■ WHAT IS BEING ASKED ■
Drop every image, then reproduce the data exactly as given.
MATERIAL PROVIDED START
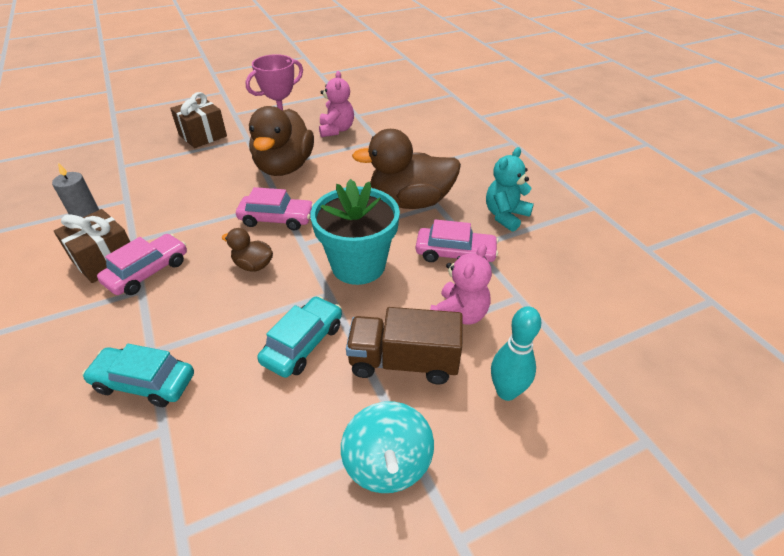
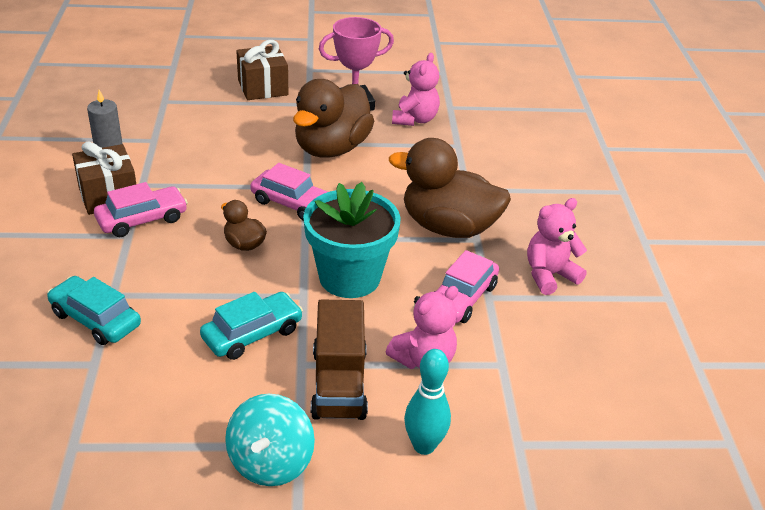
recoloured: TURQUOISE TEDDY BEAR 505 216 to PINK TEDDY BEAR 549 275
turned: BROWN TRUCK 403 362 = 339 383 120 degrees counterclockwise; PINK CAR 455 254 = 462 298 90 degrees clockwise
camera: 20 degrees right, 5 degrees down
MATERIAL PROVIDED END
■ RESPONSE ■
recoloured: TURQUOISE TEDDY BEAR 505 216 to PINK TEDDY BEAR 549 275
turned: BROWN TRUCK 403 362 = 339 383 120 degrees counterclockwise; PINK CAR 455 254 = 462 298 90 degrees clockwise
camera: 20 degrees right, 5 degrees down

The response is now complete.